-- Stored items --
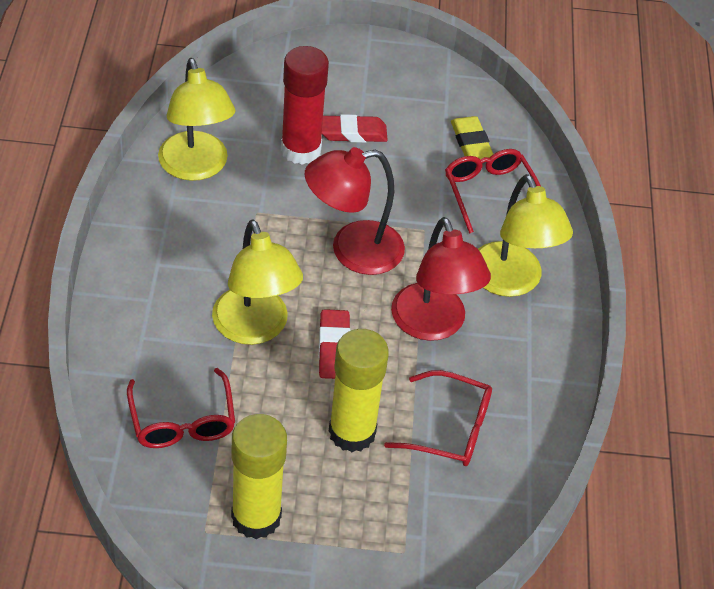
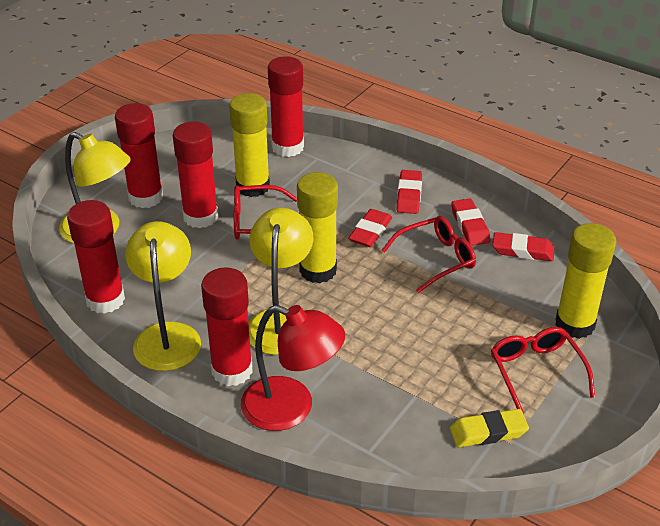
red eraser: 2 -> 4
red glue stick: 1 -> 5
red lamp: 2 -> 1
yellow glue stick: 2 -> 3

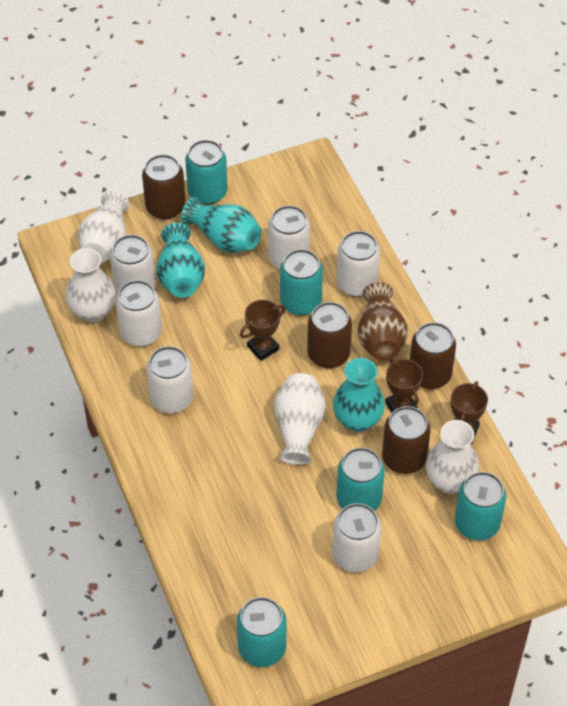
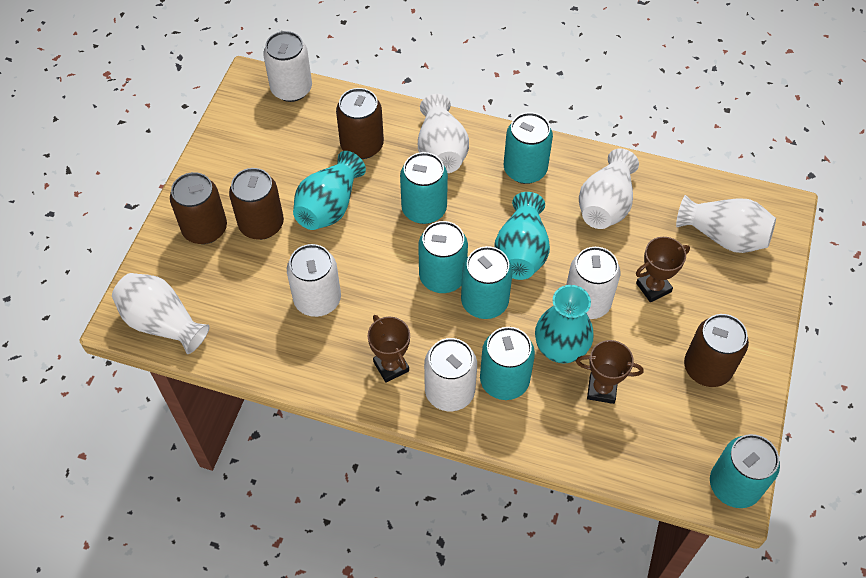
brown vase: 1 -> 0
turquoise can: 5 -> 6
white can: 6 -> 4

-- Task instructions --
All entries should be restated word for word; no images belong in the copy.

-- Answer to the problem --
red eraser: 2 -> 4
red glue stick: 1 -> 5
red lamp: 2 -> 1
yellow glue stick: 2 -> 3

brown vase: 1 -> 0
turquoise can: 5 -> 6
white can: 6 -> 4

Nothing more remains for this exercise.